• **Task instructions**
Please repeat exactly the lines below from the line with "C203: 1.5uF (GND, N6) -> 1.5uF (GND, VRAW)" to the line with "U202 pin C: N3 -> N11", including both, and leave out every picture.

• **Detected change data**
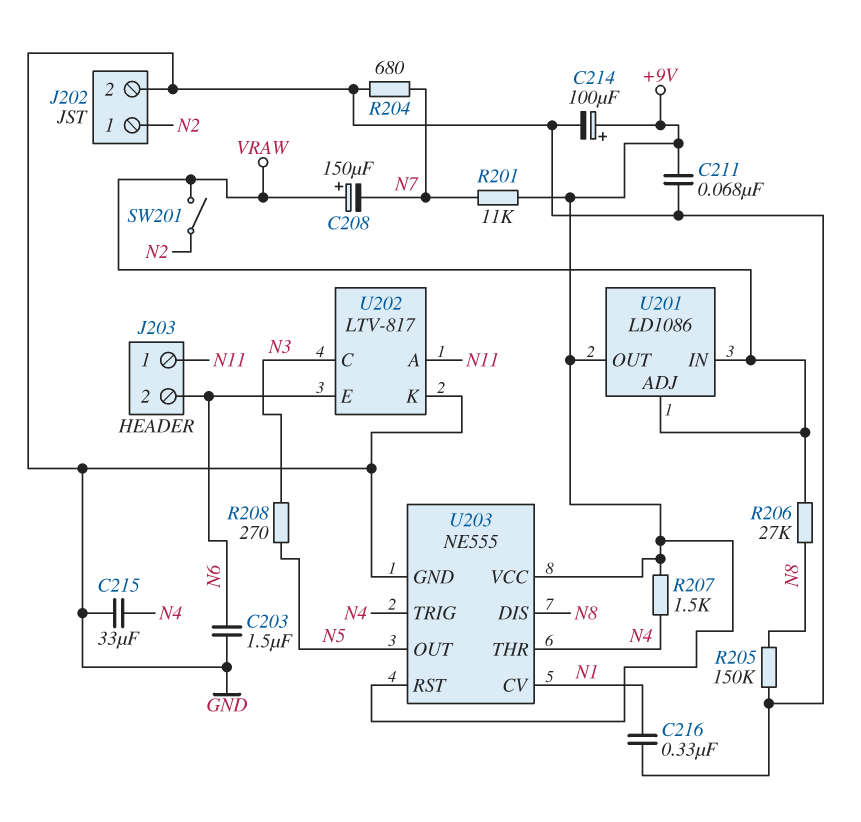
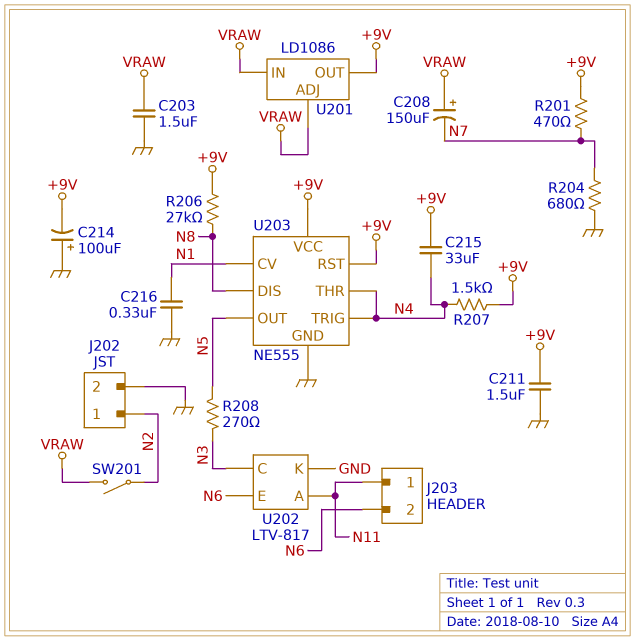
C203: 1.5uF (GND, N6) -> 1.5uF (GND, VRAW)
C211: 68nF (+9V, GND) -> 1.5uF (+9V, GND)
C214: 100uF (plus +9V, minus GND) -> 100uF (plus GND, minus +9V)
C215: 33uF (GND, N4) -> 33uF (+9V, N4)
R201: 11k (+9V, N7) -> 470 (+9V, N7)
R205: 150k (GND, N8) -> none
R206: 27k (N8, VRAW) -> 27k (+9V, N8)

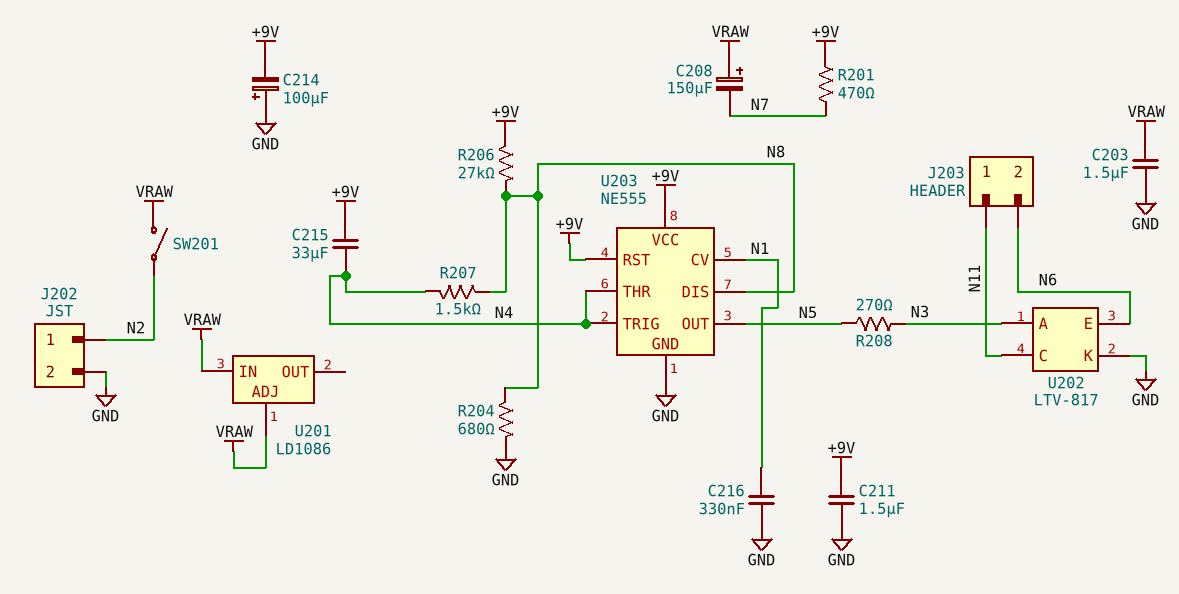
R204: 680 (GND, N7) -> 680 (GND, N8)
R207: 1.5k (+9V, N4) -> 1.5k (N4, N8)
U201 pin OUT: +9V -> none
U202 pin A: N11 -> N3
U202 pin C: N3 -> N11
* * *
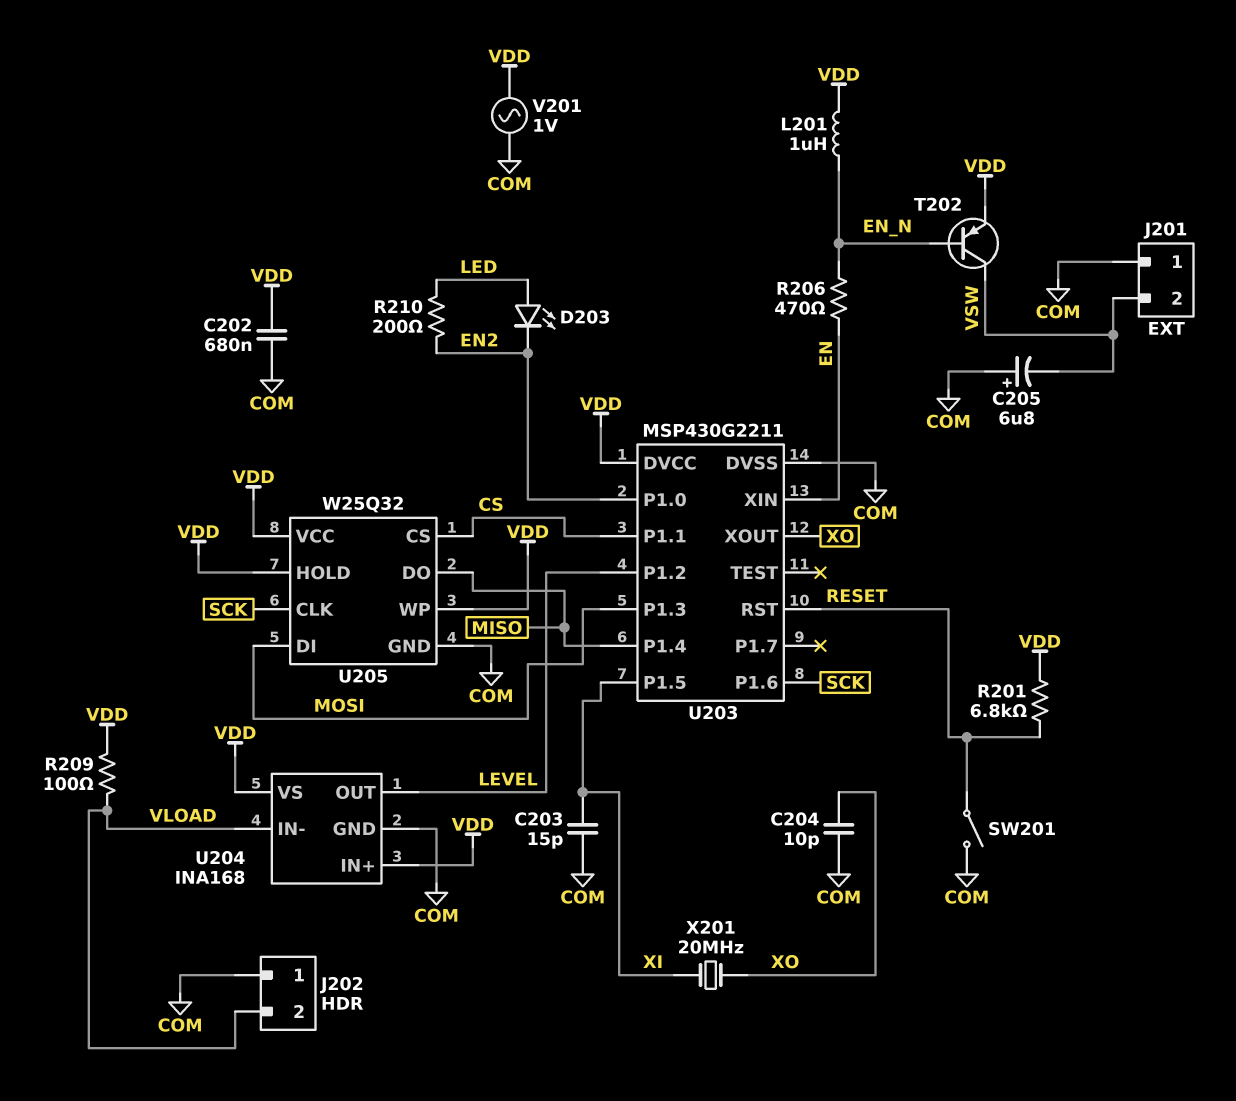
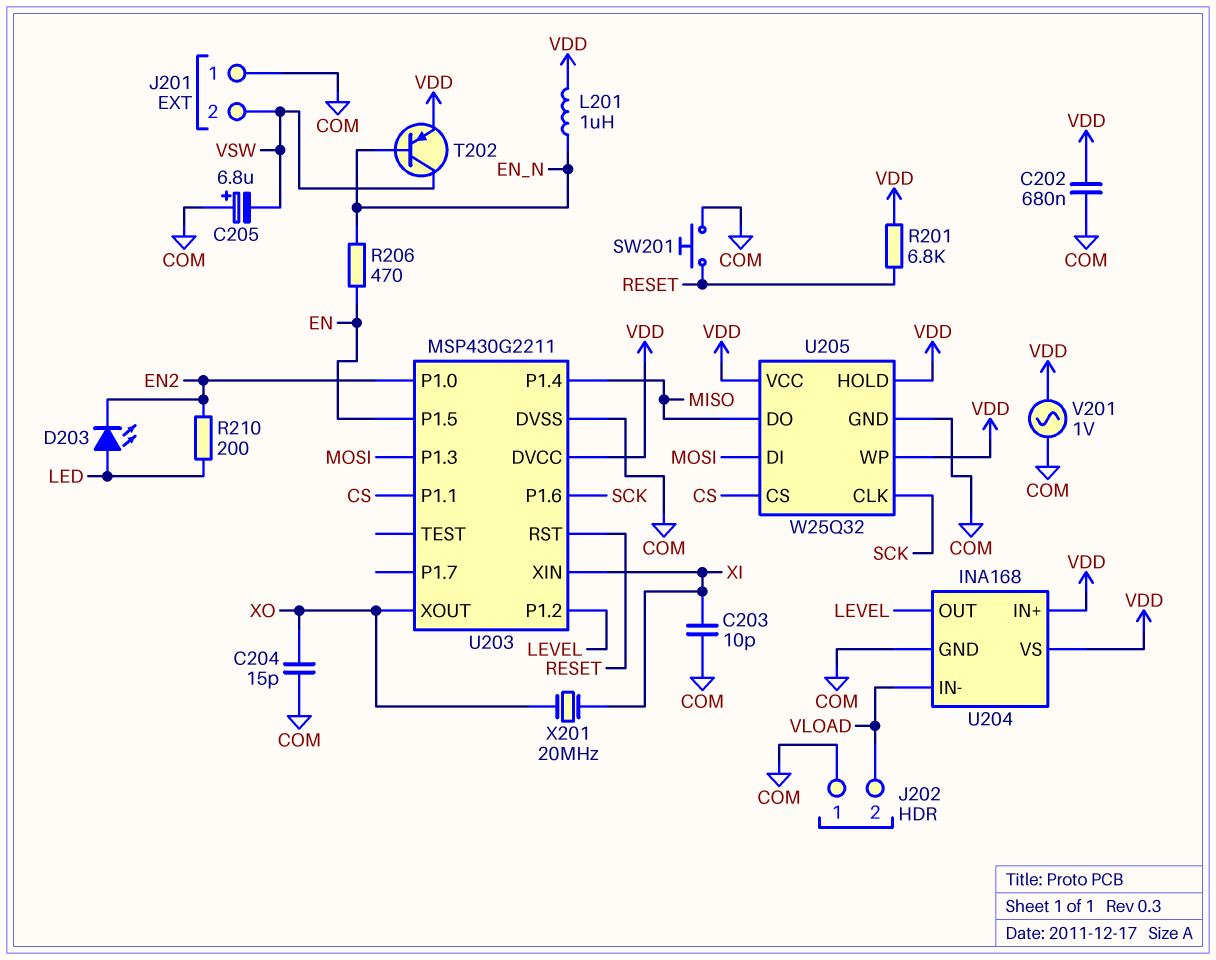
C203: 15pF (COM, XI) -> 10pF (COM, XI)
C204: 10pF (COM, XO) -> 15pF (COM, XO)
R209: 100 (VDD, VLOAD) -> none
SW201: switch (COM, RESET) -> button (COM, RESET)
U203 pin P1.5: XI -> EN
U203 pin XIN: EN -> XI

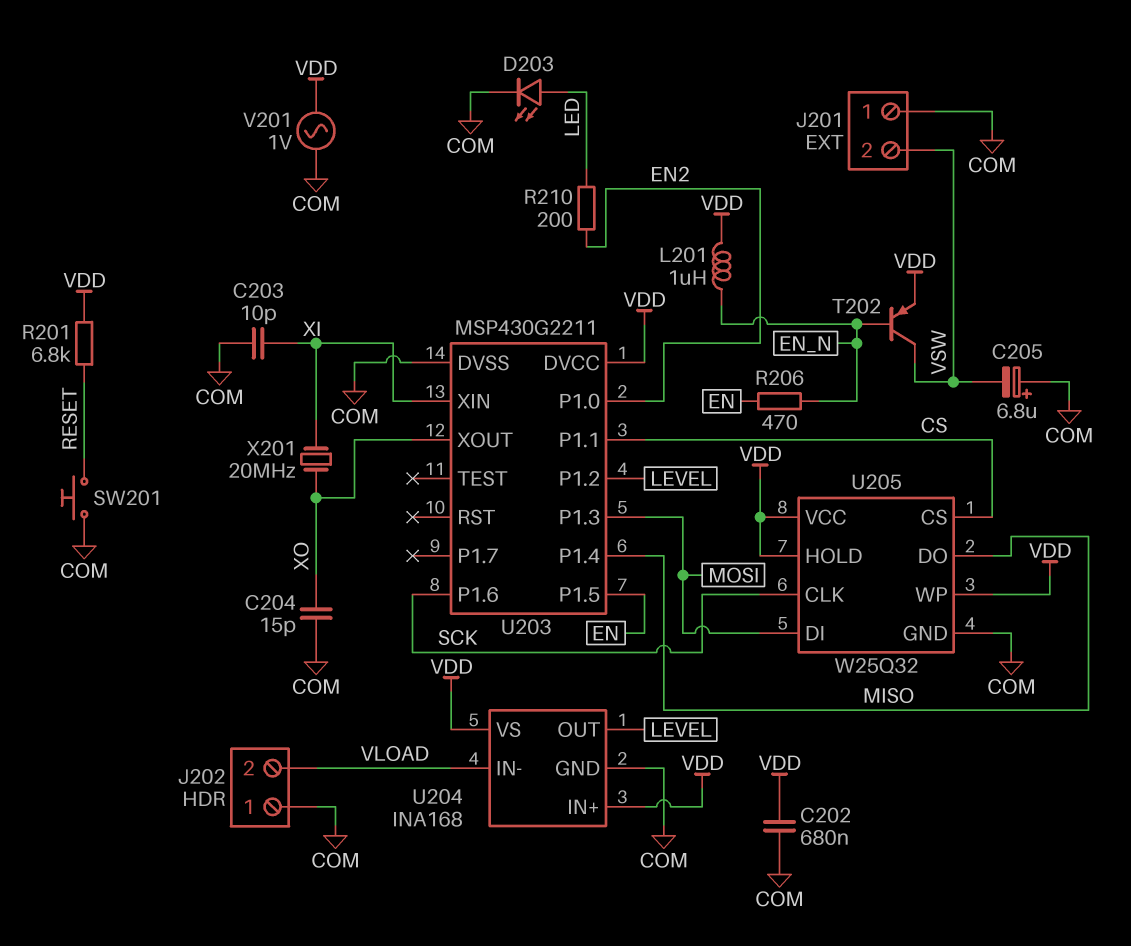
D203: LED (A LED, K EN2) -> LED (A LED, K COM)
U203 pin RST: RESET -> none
* * *
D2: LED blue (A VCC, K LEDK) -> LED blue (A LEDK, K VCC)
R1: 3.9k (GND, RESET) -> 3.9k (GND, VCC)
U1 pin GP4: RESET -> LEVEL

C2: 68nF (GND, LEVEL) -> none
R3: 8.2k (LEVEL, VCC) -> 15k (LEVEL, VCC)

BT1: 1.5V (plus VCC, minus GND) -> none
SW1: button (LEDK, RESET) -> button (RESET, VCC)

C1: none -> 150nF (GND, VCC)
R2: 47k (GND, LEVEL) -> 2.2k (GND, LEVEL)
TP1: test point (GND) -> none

• **Result below**
C203: 1.5uF (GND, N6) -> 1.5uF (GND, VRAW)
C211: 68nF (+9V, GND) -> 1.5uF (+9V, GND)
C214: 100uF (plus +9V, minus GND) -> 100uF (plus GND, minus +9V)
C215: 33uF (GND, N4) -> 33uF (+9V, N4)
R201: 11k (+9V, N7) -> 470 (+9V, N7)
R205: 150k (GND, N8) -> none
R206: 27k (N8, VRAW) -> 27k (+9V, N8)

R204: 680 (GND, N7) -> 680 (GND, N8)
R207: 1.5k (+9V, N4) -> 1.5k (N4, N8)
U201 pin OUT: +9V -> none
U202 pin A: N11 -> N3
U202 pin C: N3 -> N11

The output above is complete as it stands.